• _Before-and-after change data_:
· · · · ·
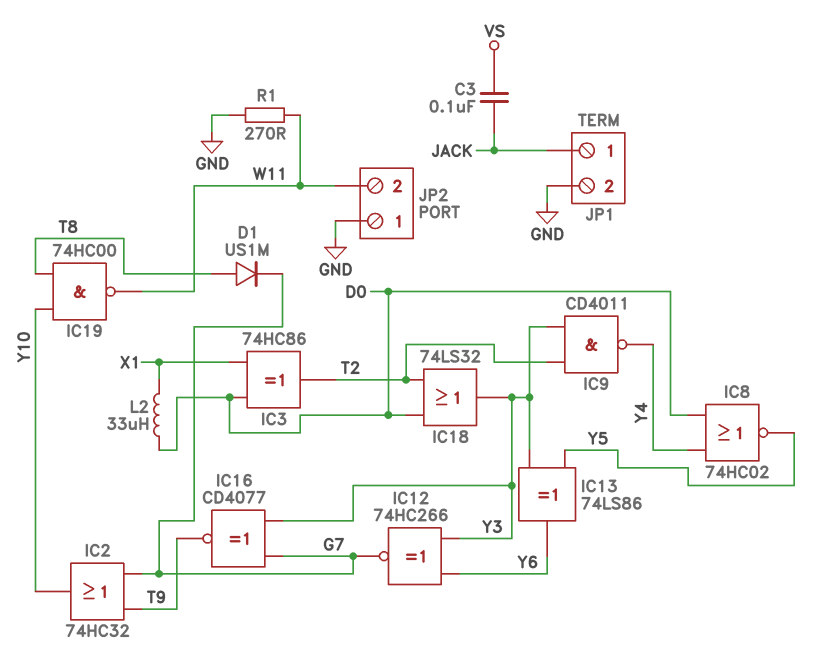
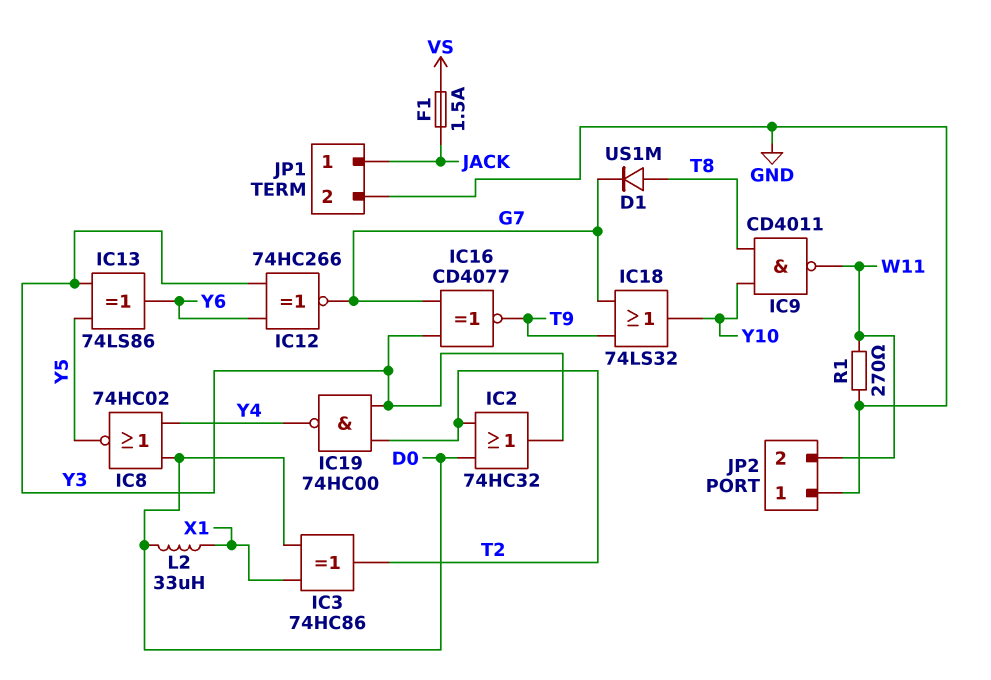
C3: 100nF (JACK, VS) -> none
F1: none -> 1.5A (JACK, VS)
IC2: OR 74HC32 (in G7, in T9, out Y10) -> OR 74HC32 (in D0, in T2, out Y3)
IC9: NAND CD4011 (in T2, in Y3, out Y4) -> NAND CD4011 (in T8, in Y10, out W11)
IC18: OR 74LS32 (in D0, in T2, out Y3) -> OR 74LS32 (in G7, in T9, out Y10)
IC19: NAND 74HC00 (in T8, in Y10, out W11) -> NAND 74HC00 (in T2, in Y3, out Y4)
· · · · ·
• _Work to complete_: An exact copy of every entry, without pictures, should be your output.

• _Output for this exercise_:
C3: 100nF (JACK, VS) -> none
F1: none -> 1.5A (JACK, VS)
IC2: OR 74HC32 (in G7, in T9, out Y10) -> OR 74HC32 (in D0, in T2, out Y3)
IC9: NAND CD4011 (in T2, in Y3, out Y4) -> NAND CD4011 (in T8, in Y10, out W11)
IC18: OR 74LS32 (in D0, in T2, out Y3) -> OR 74LS32 (in G7, in T9, out Y10)
IC19: NAND 74HC00 (in T8, in Y10, out W11) -> NAND 74HC00 (in T2, in Y3, out Y4)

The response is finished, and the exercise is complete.